# TASK INSTRUCTIONS
Pictures aside, the data must be reproduced exactly.

** Opening MATERIAL SHOWN block **

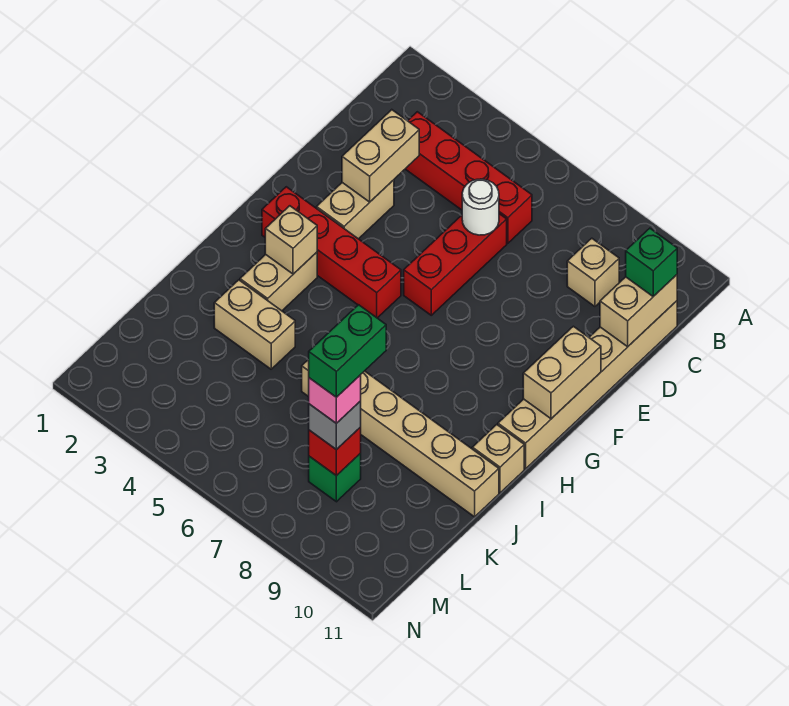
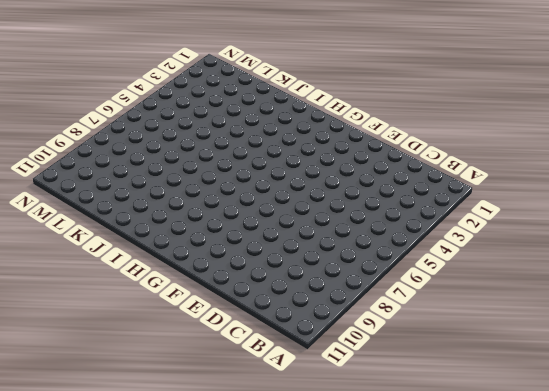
none -> red brick C3:C6 level 1
none -> tan brick C9 level 1
none -> tan brick C11:H11 level 1

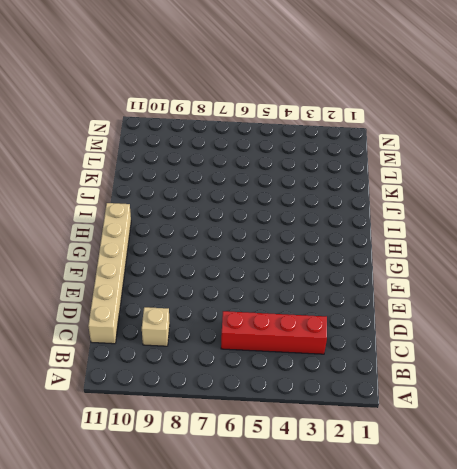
none -> red brick D6:F6 level 1
none -> tan brick E3:F3 level 1
none -> red brick G2:G5 level 1

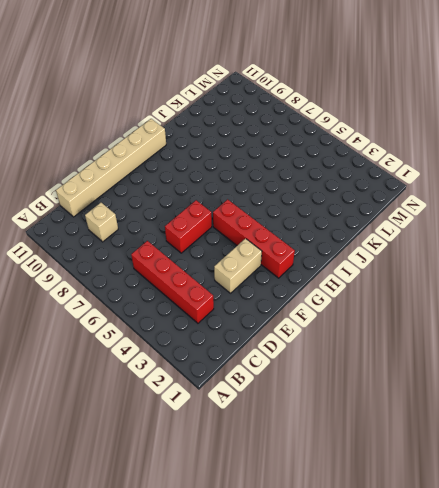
red brick E6:F6 level 1 -> red brick D6:F6 level 1
none -> tan brick H3:I3 level 1
none -> tan brick I11 level 1
none -> tan brick J3:J4 level 1

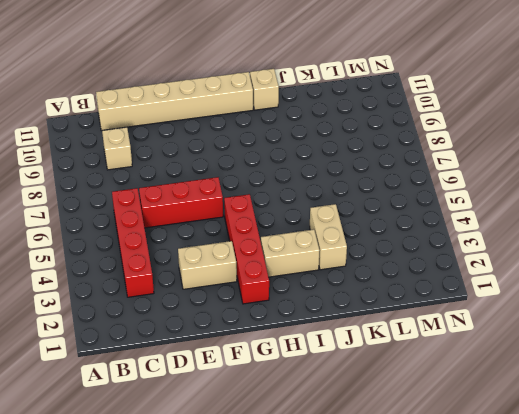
none -> tan brick J6:J11 level 1
none -> green brick L8 level 1
none -> tan brick C11:D11 level 2

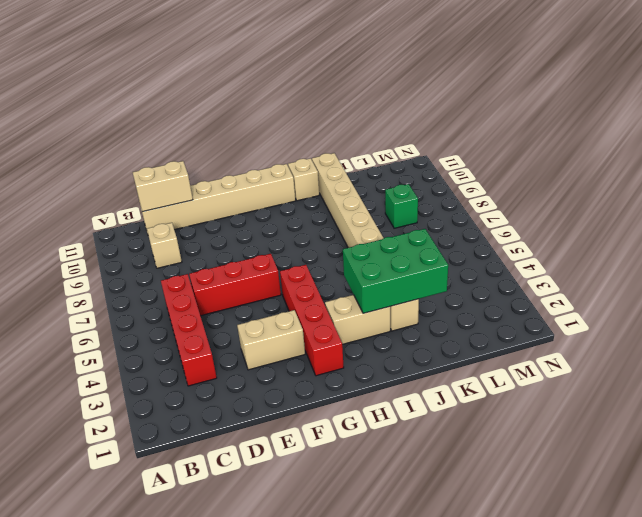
green brick I3:K4 level 2 -> none
none -> tan brick D3:E3 level 2
none -> white round brick D6 level 2
none -> tan brick F11:G11 level 2

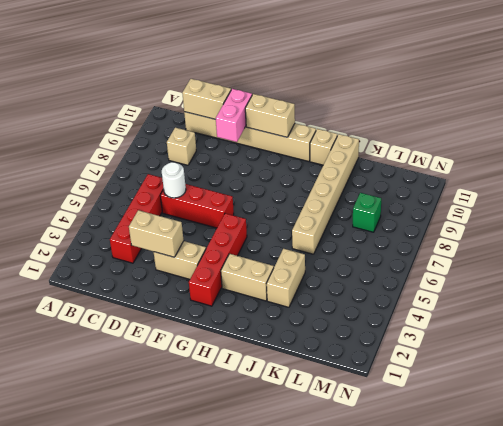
pink brick E10:E11 level 2 -> none
none -> tan brick H3 level 2
none -> red brick L8 level 2
none -> green brick C11 level 3

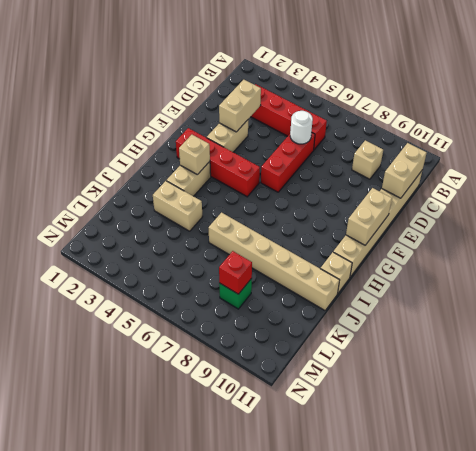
none -> green brick C11 level 3
none -> grey brick L8 level 3
none -> pink brick L8 level 4

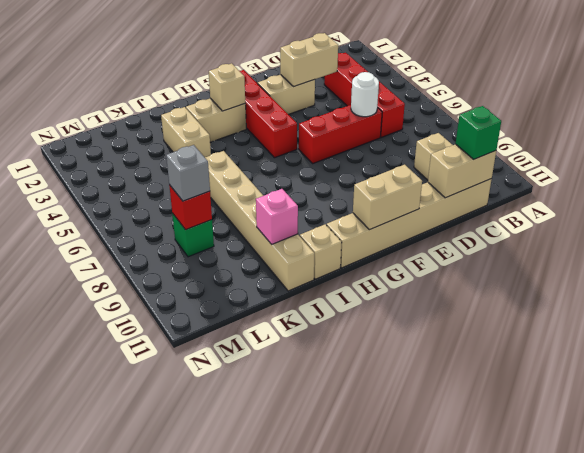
pink brick J10 level 2 -> pink brick L8 level 4
none -> green brick K8:L8 level 5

** Closing MATERIAL SHOWN block **

# SOLUTION BELOW
none -> red brick C3:C6 level 1
none -> tan brick C9 level 1
none -> tan brick C11:H11 level 1

none -> red brick D6:F6 level 1
none -> tan brick E3:F3 level 1
none -> red brick G2:G5 level 1

red brick E6:F6 level 1 -> red brick D6:F6 level 1
none -> tan brick H3:I3 level 1
none -> tan brick I11 level 1
none -> tan brick J3:J4 level 1

none -> tan brick J6:J11 level 1
none -> green brick L8 level 1
none -> tan brick C11:D11 level 2

green brick I3:K4 level 2 -> none
none -> tan brick D3:E3 level 2
none -> white round brick D6 level 2
none -> tan brick F11:G11 level 2

pink brick E10:E11 level 2 -> none
none -> tan brick H3 level 2
none -> red brick L8 level 2
none -> green brick C11 level 3

none -> green brick C11 level 3
none -> grey brick L8 level 3
none -> pink brick L8 level 4

pink brick J10 level 2 -> pink brick L8 level 4
none -> green brick K8:L8 level 5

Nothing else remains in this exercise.